What to do: Starting at the line that has "lure (576, 1618)" and stopping after the line that has "amended [1326, 1682]", write those lines out again with "page" swapped for "document" and everything else left as it is.

Data:
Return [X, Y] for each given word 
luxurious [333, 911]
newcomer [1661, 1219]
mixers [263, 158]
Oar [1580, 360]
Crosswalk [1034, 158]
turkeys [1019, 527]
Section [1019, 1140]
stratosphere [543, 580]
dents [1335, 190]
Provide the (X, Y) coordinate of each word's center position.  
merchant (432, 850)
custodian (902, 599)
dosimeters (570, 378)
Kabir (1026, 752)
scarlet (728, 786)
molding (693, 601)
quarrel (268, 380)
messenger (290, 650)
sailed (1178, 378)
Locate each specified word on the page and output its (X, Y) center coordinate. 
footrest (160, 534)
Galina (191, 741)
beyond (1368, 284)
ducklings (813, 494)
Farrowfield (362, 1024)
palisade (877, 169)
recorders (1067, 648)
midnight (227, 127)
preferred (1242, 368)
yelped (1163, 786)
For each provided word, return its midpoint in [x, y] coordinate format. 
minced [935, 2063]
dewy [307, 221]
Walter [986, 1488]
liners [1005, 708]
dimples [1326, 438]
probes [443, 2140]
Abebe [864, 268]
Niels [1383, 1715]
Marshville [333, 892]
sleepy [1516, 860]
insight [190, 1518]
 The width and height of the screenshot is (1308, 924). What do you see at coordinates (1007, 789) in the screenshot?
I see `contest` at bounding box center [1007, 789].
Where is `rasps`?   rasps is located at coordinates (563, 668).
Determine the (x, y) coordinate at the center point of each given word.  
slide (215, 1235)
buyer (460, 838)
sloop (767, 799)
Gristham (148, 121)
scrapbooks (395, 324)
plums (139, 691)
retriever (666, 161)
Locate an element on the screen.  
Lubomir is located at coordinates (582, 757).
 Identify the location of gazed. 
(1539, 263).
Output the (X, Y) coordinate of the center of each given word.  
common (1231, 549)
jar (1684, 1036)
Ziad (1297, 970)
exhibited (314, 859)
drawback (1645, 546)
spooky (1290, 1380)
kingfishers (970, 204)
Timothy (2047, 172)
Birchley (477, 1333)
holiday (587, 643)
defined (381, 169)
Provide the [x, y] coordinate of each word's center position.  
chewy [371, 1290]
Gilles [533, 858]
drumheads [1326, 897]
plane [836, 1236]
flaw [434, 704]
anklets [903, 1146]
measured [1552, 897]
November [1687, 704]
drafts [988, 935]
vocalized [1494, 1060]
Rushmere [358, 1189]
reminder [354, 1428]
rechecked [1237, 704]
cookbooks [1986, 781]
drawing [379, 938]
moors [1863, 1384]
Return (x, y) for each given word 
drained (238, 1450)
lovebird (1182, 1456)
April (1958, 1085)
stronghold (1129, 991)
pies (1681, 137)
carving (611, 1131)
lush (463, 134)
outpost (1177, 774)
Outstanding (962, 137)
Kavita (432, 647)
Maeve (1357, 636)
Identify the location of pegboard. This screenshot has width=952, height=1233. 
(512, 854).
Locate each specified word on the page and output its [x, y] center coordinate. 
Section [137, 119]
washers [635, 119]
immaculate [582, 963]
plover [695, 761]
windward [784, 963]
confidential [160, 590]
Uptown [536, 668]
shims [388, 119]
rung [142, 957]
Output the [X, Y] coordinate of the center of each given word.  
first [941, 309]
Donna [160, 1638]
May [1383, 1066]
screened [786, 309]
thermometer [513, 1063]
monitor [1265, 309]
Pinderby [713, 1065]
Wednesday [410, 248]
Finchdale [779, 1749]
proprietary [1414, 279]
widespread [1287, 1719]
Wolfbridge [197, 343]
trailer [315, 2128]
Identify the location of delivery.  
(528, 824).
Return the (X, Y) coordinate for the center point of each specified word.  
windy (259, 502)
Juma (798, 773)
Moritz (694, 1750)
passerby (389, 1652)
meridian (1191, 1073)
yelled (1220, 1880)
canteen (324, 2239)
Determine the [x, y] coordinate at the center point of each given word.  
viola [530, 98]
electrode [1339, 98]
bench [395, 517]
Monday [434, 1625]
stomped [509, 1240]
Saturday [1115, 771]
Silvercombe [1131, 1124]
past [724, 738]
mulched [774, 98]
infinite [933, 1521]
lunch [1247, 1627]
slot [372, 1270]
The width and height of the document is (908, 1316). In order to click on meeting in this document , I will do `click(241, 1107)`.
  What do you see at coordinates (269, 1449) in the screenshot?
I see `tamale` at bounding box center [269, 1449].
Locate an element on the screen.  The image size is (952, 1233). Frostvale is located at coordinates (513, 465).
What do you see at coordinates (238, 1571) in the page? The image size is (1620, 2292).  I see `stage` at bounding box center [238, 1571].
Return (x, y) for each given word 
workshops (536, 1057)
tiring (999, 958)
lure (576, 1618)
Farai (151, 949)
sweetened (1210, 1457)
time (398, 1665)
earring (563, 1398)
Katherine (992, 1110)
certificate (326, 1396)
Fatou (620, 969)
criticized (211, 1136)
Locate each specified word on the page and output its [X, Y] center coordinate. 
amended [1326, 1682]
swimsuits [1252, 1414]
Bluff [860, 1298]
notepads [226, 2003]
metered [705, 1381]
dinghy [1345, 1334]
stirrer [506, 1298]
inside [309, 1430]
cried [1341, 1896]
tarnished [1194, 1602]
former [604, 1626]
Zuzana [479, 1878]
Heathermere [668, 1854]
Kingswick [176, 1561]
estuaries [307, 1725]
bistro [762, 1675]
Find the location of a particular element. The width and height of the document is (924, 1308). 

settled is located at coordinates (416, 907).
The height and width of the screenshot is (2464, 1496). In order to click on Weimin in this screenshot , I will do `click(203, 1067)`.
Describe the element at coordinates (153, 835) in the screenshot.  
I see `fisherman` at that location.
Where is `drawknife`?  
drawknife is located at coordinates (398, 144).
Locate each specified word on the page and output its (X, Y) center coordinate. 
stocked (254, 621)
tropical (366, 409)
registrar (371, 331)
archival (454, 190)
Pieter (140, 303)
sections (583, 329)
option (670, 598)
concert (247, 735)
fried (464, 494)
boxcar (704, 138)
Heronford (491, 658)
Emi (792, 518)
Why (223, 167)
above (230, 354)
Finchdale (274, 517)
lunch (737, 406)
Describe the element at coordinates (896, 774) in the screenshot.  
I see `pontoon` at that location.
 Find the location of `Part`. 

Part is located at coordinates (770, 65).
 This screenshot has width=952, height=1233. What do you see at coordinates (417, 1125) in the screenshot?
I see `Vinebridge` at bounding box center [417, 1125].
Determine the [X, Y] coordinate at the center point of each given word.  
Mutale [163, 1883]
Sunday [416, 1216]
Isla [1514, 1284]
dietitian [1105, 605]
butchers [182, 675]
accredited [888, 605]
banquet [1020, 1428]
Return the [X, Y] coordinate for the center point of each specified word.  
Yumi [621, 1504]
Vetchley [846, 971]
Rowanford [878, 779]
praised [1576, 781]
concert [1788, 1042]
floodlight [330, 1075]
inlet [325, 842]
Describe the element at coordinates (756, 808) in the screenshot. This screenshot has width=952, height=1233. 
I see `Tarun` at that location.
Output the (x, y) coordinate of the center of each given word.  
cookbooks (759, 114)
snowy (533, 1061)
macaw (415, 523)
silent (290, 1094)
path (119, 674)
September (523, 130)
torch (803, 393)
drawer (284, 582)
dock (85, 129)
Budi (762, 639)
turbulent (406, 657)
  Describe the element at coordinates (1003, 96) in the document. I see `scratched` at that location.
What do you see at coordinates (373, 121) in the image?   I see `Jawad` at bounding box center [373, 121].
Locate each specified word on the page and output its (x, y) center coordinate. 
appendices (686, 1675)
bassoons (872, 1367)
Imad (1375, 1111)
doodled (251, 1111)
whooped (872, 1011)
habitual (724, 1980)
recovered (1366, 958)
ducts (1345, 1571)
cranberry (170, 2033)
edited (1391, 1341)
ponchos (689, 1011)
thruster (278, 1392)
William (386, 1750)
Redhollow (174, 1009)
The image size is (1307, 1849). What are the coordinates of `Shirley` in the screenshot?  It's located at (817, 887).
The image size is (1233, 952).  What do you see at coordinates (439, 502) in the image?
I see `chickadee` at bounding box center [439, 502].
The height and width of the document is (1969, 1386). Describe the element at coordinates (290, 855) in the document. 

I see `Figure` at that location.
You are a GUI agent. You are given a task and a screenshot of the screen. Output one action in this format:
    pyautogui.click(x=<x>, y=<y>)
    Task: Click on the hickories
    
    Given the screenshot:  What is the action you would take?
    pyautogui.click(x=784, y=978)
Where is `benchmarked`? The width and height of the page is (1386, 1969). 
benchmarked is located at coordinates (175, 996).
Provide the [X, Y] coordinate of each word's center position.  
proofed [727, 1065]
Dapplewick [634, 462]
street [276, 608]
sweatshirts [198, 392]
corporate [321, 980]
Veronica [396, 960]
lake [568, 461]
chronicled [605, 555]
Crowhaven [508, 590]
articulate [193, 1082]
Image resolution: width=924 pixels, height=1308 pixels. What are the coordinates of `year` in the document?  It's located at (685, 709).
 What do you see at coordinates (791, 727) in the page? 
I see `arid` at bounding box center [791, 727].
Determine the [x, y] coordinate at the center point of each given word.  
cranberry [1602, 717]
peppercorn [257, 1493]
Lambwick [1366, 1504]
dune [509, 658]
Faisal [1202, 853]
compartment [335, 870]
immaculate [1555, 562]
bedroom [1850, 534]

Finished task:
lure (576, 1618)
Farai (151, 949)
sweetened (1210, 1457)
time (398, 1665)
earring (563, 1398)
Katherine (992, 1110)
certificate (326, 1396)
Fatou (620, 969)
criticized (211, 1136)
Locate each specified word on the document and output its [X, Y] center coordinate. 
amended [1326, 1682]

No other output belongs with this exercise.